### Object class coordinate lists
======
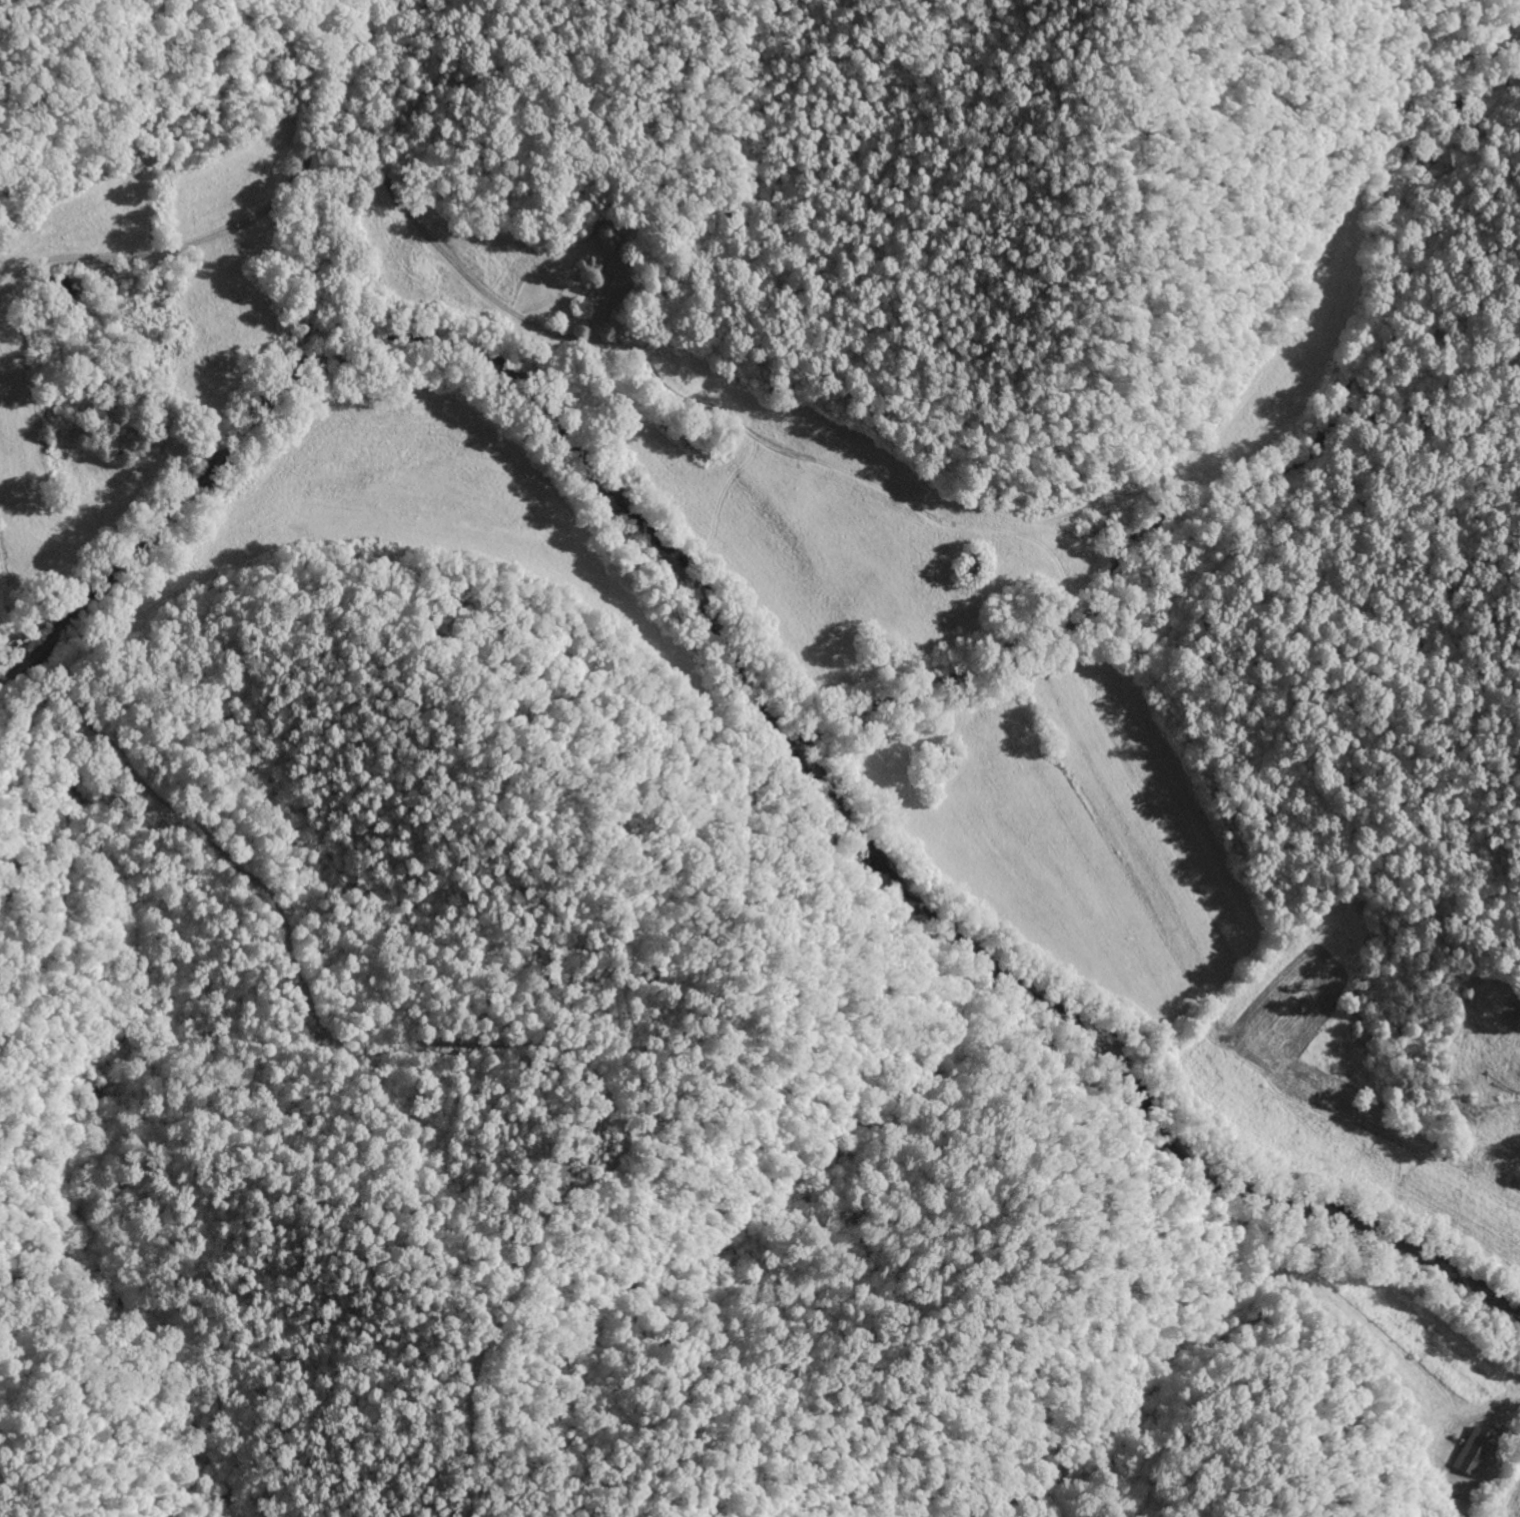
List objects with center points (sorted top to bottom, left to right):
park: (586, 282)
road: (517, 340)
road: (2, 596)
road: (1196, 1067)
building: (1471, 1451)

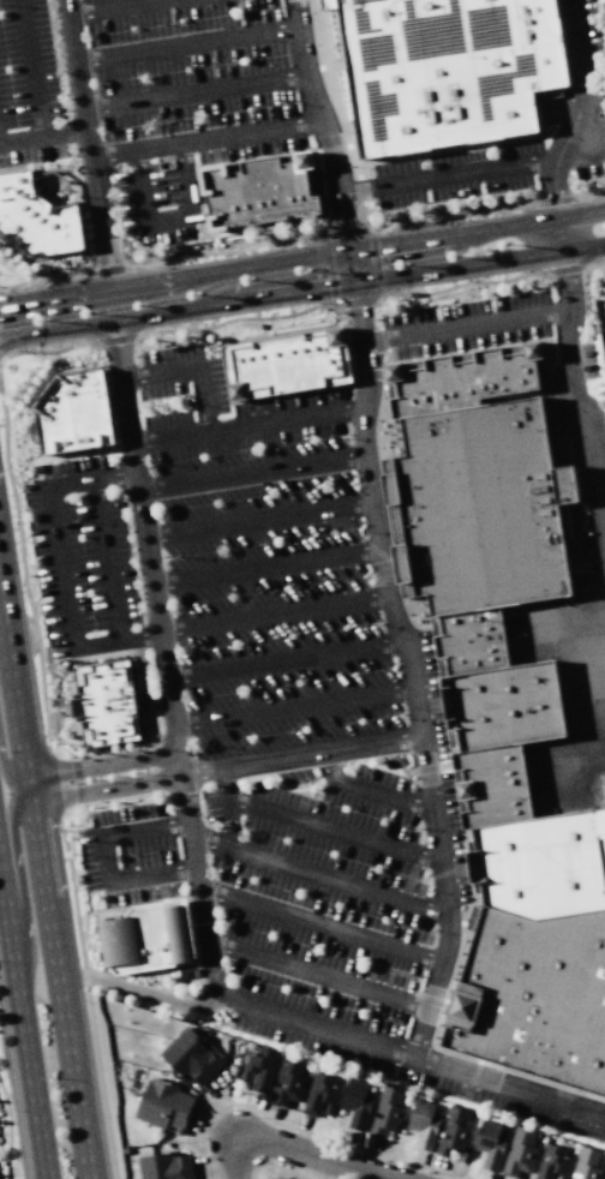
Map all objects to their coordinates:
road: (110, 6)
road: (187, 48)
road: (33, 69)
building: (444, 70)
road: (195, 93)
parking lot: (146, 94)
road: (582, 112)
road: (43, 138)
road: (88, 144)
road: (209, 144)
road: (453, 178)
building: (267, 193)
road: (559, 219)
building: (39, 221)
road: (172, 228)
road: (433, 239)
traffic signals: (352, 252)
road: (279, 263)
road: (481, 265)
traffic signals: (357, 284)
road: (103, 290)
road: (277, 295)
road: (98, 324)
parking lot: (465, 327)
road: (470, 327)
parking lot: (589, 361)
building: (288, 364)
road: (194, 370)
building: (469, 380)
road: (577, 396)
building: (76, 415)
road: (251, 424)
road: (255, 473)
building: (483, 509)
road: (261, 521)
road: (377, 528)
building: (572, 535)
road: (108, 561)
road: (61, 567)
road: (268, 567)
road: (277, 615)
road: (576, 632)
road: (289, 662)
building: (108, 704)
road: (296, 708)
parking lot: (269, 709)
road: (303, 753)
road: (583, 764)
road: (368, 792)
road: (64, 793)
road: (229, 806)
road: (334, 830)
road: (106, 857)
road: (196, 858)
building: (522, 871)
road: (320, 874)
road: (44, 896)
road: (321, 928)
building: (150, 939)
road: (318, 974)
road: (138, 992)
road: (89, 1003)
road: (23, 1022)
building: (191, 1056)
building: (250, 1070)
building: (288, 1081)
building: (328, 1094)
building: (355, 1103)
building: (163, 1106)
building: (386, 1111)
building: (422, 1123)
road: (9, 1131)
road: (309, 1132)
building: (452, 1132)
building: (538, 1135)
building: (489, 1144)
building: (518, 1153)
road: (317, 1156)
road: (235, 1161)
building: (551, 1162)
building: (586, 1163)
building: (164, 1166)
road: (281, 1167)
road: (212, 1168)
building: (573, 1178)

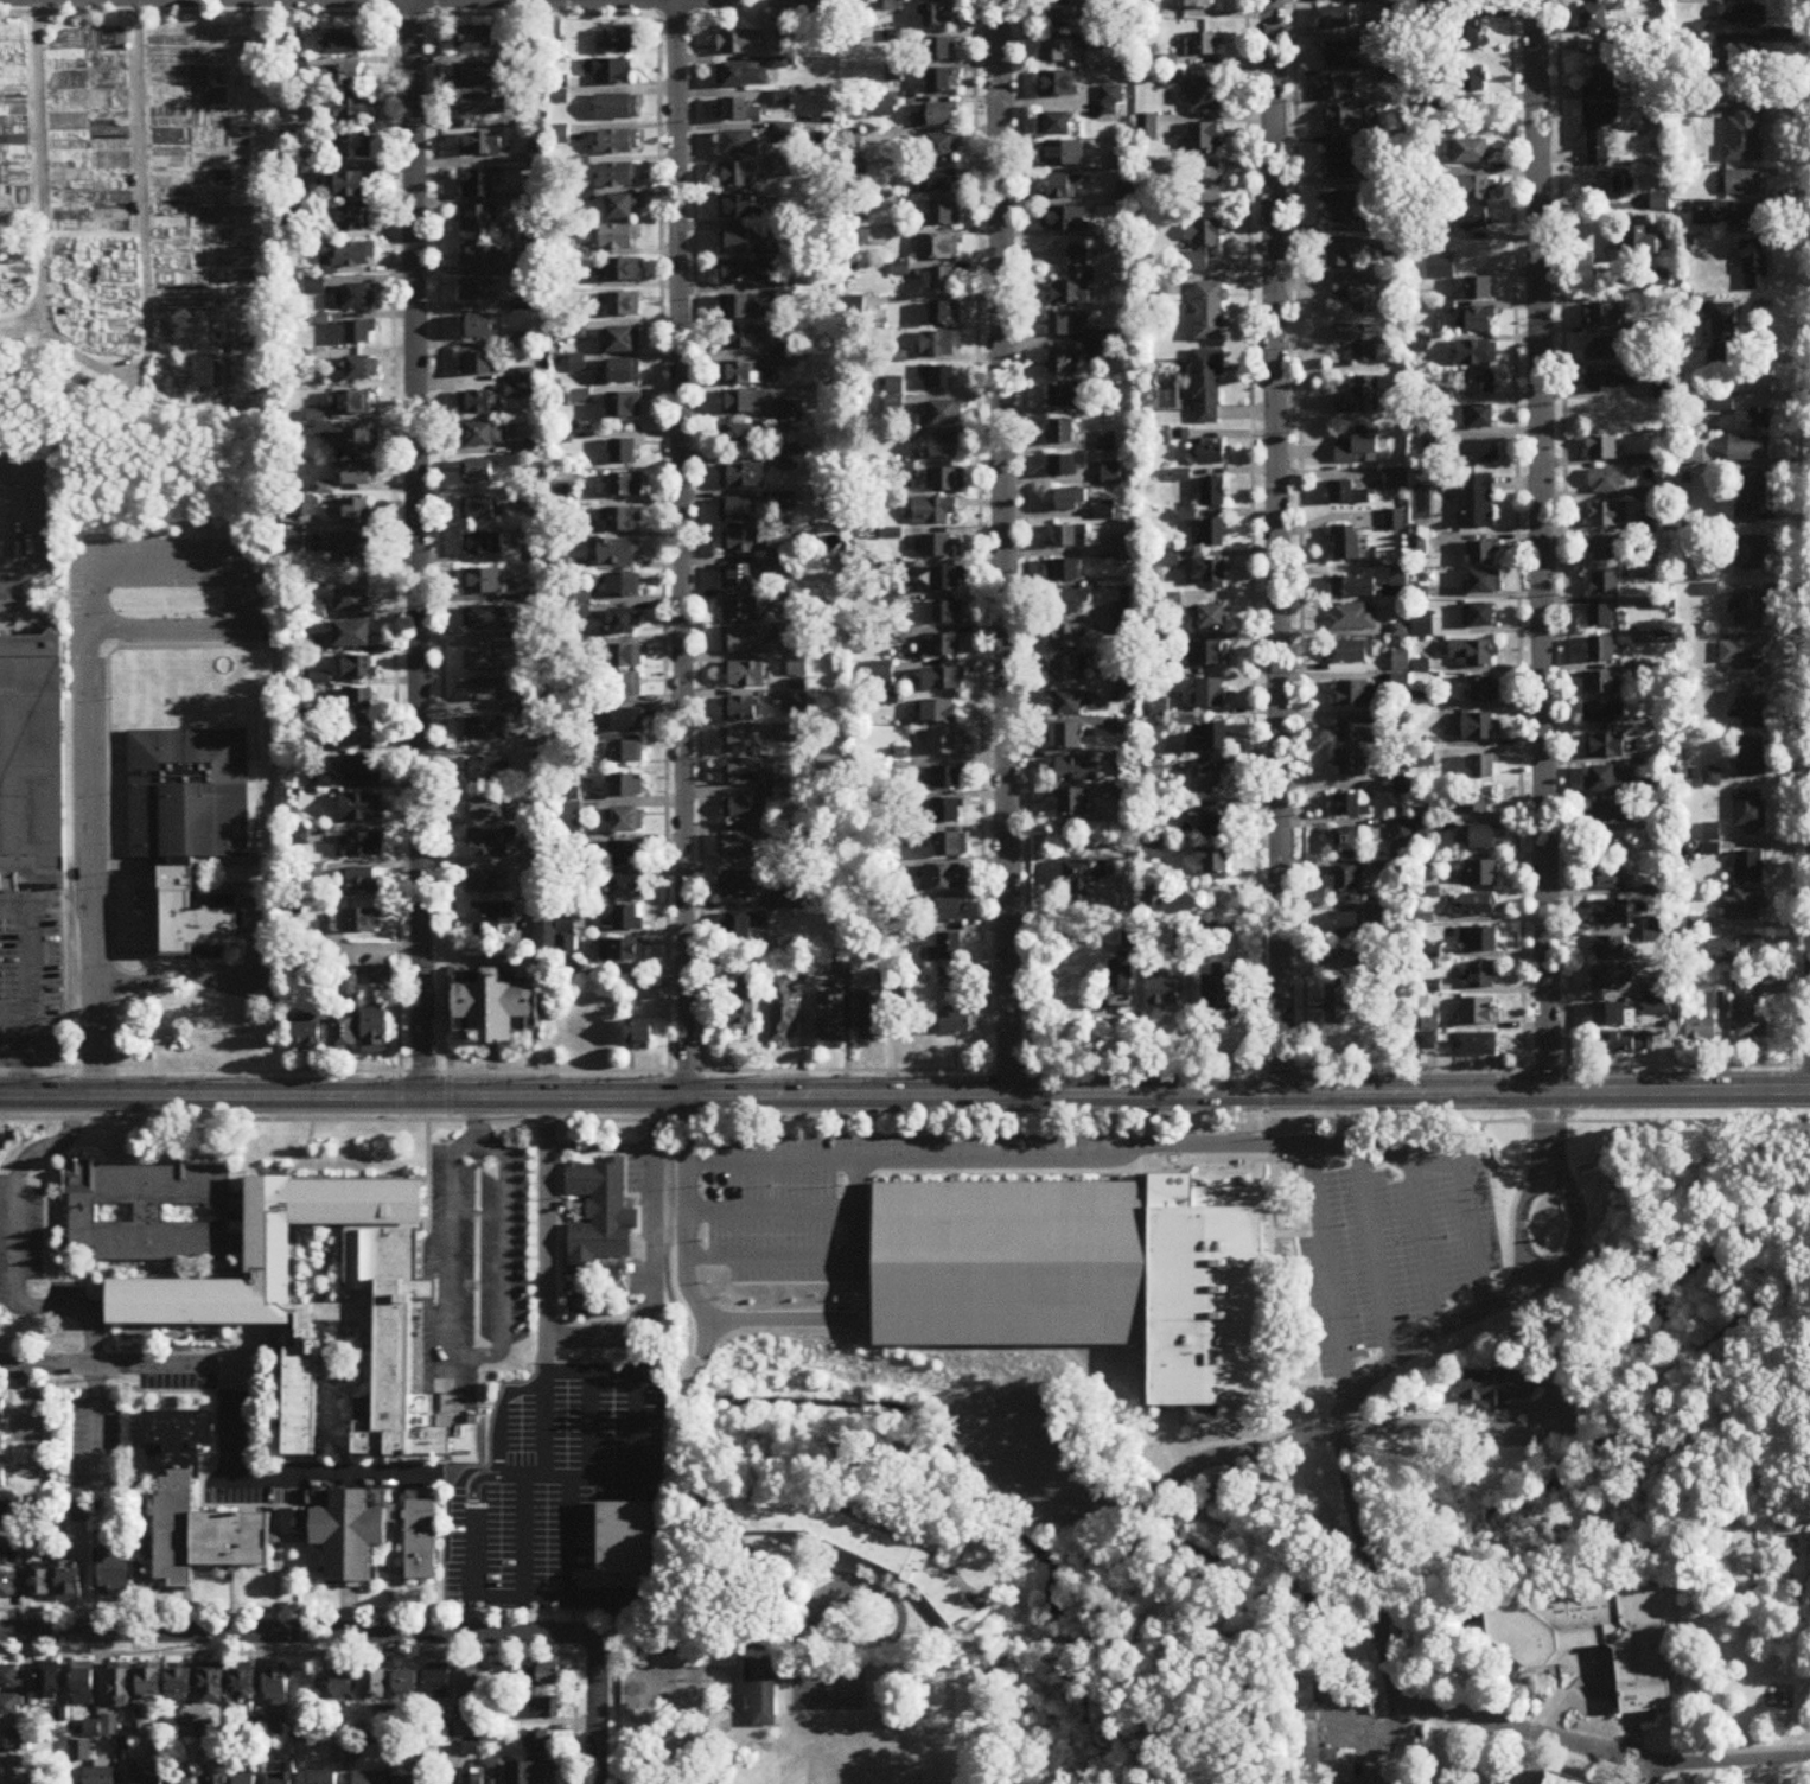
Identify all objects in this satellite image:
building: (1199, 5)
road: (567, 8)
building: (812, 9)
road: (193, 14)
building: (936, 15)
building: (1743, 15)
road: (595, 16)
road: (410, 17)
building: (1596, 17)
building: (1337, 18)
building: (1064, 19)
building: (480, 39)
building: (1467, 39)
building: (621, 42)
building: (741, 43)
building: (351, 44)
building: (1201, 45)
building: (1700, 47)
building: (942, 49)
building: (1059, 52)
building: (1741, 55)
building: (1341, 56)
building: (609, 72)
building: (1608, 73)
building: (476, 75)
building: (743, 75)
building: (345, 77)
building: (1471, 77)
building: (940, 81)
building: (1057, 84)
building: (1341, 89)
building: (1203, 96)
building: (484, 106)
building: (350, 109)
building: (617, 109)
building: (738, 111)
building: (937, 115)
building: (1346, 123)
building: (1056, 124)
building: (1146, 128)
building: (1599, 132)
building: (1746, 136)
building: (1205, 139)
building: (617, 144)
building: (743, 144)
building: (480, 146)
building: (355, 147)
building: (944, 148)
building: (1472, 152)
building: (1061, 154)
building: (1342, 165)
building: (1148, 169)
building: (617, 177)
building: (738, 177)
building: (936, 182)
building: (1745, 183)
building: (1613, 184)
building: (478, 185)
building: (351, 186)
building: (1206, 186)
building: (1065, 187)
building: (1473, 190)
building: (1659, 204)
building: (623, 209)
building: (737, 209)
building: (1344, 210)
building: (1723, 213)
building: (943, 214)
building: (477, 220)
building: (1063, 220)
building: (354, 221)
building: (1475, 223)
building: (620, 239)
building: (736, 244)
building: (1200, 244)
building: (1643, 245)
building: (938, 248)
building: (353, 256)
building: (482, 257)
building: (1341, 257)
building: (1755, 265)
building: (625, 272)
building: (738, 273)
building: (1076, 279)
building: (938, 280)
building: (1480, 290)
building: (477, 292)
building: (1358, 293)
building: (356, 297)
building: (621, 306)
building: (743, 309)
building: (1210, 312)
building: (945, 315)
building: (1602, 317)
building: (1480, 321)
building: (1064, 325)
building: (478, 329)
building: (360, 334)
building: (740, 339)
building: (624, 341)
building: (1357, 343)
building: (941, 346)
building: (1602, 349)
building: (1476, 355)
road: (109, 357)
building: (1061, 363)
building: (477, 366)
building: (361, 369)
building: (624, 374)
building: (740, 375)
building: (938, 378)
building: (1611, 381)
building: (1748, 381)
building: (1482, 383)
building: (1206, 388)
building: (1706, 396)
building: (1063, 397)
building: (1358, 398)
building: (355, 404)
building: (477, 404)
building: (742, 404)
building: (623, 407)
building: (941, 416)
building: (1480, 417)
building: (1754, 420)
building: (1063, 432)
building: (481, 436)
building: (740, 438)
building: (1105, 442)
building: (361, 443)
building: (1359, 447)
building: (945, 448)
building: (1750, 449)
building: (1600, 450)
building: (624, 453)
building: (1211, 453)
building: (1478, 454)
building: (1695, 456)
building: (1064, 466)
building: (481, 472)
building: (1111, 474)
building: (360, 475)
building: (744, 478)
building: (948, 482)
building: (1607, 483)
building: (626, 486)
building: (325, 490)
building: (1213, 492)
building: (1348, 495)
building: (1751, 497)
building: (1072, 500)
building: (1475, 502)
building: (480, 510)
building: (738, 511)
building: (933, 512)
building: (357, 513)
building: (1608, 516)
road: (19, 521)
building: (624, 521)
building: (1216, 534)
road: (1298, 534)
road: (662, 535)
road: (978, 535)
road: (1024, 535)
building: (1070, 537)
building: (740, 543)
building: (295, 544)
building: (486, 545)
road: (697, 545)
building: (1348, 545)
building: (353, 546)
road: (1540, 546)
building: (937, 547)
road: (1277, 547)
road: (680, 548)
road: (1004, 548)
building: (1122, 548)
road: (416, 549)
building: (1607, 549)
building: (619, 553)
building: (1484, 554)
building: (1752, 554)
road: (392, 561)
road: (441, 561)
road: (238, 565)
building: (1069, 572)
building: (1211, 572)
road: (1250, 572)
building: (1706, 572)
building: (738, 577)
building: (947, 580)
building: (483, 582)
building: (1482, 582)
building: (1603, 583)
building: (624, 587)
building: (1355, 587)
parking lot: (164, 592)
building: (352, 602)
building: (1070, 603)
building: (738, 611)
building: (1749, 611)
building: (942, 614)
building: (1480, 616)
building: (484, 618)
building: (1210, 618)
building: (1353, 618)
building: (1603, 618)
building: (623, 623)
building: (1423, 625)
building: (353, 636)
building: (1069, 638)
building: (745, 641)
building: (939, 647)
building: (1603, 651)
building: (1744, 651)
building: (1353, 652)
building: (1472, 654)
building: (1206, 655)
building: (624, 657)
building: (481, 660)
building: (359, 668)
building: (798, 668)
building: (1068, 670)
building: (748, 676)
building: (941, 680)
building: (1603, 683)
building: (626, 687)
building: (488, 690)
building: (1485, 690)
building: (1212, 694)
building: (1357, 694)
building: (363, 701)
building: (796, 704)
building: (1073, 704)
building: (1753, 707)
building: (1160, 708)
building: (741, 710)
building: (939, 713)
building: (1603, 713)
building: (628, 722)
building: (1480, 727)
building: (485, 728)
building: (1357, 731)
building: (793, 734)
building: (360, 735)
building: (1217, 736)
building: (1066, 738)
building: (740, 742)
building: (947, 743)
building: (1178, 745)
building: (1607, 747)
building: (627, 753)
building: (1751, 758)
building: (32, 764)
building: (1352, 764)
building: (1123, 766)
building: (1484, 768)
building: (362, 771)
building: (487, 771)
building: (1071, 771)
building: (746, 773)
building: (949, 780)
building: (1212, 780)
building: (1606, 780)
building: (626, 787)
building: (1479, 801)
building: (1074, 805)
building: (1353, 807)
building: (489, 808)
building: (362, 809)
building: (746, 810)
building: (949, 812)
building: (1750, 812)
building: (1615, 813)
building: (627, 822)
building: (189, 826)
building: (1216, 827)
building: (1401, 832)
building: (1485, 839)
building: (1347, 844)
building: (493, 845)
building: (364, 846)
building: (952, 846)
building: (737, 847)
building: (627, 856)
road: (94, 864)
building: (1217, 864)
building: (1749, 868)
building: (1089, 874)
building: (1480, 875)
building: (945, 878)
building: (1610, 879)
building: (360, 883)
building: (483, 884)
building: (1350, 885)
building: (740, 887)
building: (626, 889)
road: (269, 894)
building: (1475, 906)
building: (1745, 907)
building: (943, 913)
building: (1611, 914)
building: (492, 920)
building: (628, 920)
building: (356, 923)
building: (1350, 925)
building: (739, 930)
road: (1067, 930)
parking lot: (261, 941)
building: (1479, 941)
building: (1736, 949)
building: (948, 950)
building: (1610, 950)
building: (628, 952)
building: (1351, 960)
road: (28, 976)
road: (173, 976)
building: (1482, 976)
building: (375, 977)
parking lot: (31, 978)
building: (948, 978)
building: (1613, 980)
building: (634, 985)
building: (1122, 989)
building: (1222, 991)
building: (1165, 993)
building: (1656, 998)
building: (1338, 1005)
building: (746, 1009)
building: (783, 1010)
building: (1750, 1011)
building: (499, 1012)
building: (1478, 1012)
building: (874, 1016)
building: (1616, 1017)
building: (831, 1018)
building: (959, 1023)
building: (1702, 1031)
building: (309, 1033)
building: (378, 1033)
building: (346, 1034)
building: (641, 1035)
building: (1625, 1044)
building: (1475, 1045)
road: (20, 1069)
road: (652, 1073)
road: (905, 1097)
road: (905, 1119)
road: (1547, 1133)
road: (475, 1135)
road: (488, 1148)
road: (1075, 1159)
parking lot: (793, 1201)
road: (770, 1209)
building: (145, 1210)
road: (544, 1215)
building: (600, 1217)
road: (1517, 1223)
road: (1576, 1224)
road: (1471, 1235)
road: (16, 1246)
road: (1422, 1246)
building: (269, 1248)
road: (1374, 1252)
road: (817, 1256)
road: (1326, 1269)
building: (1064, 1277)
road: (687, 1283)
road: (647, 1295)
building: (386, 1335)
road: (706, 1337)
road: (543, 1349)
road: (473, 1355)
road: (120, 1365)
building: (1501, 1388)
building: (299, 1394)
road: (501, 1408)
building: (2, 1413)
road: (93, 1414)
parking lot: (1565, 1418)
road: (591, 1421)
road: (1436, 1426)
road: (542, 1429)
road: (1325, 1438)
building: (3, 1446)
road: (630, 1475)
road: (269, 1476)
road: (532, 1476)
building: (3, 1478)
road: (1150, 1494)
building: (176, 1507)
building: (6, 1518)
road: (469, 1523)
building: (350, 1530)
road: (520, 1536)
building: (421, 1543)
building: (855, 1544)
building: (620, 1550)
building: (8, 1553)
======
### Exercise directions
Copy down each line in the entries that has the word "traffic".

### Answer box
traffic signals: (352, 252)
traffic signals: (357, 284)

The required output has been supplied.